(Problem details):
Please count the lines in the entries below that include the word "black", and give only the number.

++++ Information shown ++++

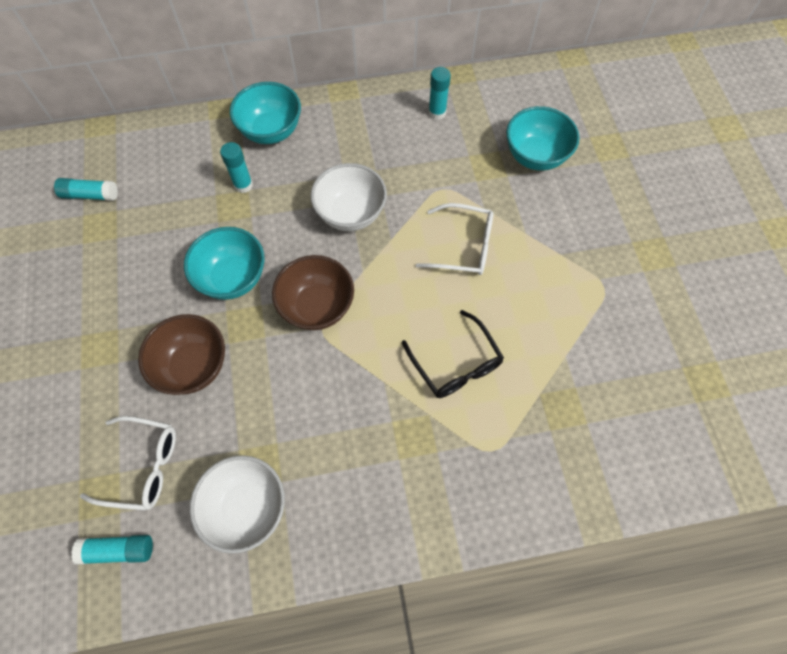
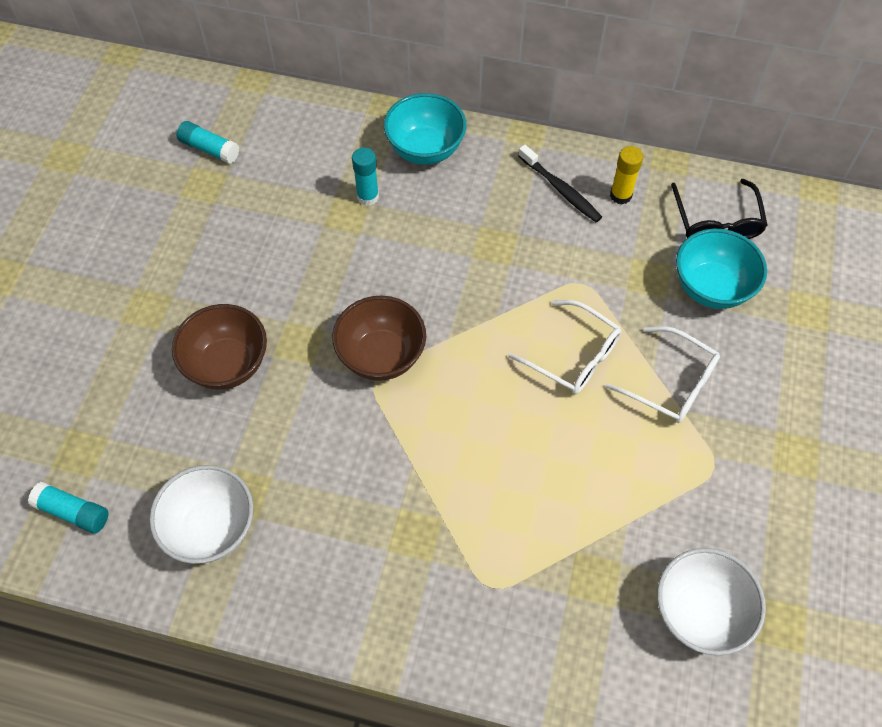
camera: 25 degrees right, 5 degrees down
(143, 466) = (133, 442): white glasses -> white glasses (671, 383)
(233, 278) = (309, 290): turquoise bowl -> none
(350, 214) = (466, 271): white bowl -> white bowl (699, 612)
(391, 124) = (561, 189): none -> black toothbrush
(437, 112) = (620, 195): turquoise glue stick -> yellow glue stick
(456, 364) = (499, 479): black glasses -> black glasses (716, 221)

++++

(Exercise answer):
2